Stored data
-- Opening Marker --

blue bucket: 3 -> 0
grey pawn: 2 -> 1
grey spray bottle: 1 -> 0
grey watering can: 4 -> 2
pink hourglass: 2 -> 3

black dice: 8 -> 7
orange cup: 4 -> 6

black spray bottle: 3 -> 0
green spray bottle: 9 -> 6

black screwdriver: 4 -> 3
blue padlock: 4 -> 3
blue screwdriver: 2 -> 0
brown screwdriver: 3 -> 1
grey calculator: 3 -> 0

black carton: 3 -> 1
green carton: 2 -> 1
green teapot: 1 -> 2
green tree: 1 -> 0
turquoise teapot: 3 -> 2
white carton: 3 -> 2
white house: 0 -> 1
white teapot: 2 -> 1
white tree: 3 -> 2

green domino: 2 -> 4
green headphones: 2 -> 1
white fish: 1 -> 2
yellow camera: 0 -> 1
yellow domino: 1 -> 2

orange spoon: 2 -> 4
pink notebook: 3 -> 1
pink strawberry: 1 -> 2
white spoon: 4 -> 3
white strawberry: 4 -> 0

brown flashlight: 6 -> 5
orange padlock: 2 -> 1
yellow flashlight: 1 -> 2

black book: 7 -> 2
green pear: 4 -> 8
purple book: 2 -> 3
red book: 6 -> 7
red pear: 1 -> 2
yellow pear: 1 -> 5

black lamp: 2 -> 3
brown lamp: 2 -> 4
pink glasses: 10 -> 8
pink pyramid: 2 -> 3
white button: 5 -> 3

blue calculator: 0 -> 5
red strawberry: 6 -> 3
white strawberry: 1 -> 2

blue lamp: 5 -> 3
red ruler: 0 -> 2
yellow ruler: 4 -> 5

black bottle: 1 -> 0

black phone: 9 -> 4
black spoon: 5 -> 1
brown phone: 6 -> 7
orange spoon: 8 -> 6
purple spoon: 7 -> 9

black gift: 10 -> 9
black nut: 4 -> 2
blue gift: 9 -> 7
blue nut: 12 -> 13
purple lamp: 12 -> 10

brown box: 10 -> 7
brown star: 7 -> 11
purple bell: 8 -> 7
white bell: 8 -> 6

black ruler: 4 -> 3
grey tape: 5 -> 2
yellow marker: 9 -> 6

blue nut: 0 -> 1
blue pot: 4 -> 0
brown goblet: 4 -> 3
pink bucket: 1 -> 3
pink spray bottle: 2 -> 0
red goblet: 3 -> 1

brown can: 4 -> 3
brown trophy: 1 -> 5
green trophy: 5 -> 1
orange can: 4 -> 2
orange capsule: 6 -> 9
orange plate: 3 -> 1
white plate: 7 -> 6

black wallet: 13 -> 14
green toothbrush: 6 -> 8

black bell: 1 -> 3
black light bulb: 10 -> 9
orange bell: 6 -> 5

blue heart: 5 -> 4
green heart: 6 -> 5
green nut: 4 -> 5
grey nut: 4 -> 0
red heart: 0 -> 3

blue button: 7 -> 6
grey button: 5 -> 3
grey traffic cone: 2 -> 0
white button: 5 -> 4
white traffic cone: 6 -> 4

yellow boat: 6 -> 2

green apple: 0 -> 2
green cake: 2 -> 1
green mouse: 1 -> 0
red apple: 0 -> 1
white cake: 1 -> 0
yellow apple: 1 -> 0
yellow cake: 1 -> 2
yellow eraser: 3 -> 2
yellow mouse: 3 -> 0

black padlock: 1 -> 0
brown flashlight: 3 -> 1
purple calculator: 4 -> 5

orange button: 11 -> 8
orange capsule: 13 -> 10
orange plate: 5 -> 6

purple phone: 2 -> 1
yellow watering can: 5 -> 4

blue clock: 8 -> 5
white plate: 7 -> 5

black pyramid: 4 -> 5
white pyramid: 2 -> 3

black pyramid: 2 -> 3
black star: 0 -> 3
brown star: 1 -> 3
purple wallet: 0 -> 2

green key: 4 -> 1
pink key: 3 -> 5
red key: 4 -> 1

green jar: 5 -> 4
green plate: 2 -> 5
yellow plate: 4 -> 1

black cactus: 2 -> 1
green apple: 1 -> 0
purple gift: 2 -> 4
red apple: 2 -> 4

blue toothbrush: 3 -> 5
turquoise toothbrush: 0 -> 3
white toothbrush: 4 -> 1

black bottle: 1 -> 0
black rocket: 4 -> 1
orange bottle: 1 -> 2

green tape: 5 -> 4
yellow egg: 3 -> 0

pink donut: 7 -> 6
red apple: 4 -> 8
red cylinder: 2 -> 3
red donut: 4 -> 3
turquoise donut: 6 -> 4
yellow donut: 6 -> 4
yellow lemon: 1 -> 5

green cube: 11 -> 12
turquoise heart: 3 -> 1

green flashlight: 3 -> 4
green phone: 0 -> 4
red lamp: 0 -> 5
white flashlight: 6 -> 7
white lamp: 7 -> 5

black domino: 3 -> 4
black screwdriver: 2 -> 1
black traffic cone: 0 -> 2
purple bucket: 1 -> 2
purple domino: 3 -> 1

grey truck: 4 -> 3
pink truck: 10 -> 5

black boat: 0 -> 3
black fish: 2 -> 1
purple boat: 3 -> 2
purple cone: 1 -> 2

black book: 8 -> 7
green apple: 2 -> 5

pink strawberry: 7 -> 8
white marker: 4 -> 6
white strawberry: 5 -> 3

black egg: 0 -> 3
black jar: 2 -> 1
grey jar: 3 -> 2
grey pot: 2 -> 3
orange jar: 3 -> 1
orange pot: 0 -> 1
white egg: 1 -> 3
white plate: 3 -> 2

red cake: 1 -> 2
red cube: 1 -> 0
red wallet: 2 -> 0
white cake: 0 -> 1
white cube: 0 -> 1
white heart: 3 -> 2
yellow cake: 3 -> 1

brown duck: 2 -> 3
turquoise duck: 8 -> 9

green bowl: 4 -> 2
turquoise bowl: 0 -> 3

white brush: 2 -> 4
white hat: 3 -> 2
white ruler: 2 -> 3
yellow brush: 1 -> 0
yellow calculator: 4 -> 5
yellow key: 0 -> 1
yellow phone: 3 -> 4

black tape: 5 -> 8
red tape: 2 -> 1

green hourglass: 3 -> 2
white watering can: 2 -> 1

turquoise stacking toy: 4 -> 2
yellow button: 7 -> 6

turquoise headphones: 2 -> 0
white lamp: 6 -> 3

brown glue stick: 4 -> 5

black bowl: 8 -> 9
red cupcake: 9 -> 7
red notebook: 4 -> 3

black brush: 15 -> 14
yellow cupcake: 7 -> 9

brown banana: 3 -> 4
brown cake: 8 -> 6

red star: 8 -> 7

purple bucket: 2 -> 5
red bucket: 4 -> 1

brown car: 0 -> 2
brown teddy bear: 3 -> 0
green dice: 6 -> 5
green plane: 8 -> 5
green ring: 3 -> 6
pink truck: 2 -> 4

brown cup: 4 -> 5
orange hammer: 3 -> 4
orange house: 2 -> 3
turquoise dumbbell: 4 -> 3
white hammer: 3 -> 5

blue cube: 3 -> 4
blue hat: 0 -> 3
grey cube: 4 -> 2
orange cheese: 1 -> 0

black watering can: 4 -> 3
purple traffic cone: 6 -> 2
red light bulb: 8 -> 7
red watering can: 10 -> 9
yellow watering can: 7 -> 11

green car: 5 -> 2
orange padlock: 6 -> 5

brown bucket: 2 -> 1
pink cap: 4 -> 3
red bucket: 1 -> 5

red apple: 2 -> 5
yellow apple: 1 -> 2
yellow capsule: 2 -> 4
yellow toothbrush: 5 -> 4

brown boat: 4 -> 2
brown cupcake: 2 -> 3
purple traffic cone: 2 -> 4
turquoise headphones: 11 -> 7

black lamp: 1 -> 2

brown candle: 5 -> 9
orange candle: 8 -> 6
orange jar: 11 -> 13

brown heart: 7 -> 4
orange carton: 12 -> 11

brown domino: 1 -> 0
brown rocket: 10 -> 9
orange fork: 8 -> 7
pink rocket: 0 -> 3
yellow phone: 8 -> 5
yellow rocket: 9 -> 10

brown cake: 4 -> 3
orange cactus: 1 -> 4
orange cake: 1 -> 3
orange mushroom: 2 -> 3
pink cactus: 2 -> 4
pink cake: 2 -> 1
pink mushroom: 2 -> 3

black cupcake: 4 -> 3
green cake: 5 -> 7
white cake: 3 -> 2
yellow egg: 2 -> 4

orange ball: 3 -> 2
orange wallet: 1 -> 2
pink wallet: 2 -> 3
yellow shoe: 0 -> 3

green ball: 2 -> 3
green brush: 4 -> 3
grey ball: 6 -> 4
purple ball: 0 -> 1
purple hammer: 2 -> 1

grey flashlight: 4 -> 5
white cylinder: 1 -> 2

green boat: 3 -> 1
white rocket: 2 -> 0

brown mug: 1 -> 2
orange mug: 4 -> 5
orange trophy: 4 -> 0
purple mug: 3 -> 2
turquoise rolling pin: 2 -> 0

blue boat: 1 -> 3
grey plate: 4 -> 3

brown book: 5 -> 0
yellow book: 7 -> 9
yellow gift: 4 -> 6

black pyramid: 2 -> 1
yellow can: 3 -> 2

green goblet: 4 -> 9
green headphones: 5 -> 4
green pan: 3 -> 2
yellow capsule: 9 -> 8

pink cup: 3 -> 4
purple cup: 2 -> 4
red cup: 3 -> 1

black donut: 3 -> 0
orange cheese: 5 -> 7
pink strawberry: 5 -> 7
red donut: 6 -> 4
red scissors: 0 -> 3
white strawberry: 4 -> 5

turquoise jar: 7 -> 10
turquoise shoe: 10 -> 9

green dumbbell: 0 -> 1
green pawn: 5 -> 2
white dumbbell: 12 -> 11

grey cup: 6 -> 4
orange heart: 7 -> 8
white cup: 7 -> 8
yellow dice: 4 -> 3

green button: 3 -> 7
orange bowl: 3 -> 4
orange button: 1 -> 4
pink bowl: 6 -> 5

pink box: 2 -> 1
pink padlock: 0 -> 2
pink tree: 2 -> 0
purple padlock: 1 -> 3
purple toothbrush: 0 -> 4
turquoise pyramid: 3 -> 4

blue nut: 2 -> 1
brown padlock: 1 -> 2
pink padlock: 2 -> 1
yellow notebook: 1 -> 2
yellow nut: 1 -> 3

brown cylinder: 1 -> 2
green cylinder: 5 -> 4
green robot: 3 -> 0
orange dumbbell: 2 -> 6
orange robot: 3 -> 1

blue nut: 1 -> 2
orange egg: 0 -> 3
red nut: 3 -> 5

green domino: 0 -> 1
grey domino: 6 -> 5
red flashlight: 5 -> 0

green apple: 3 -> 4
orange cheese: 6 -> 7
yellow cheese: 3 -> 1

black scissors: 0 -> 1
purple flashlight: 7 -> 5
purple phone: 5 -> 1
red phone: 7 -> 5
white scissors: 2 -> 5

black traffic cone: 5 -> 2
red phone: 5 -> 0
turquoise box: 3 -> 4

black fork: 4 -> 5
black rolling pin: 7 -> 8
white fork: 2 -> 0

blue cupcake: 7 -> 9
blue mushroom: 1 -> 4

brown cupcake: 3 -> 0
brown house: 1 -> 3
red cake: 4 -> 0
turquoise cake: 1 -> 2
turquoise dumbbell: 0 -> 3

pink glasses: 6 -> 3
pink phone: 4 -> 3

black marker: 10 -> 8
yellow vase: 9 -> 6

-- Closing Marker --

Problem details - What must be transcribed is the run of lines from the one containing "black traffic cone: 5 -> 2" to the last line of the data above, inclusive, and only that.

Result below -
black traffic cone: 5 -> 2
red phone: 5 -> 0
turquoise box: 3 -> 4

black fork: 4 -> 5
black rolling pin: 7 -> 8
white fork: 2 -> 0

blue cupcake: 7 -> 9
blue mushroom: 1 -> 4

brown cupcake: 3 -> 0
brown house: 1 -> 3
red cake: 4 -> 0
turquoise cake: 1 -> 2
turquoise dumbbell: 0 -> 3

pink glasses: 6 -> 3
pink phone: 4 -> 3

black marker: 10 -> 8
yellow vase: 9 -> 6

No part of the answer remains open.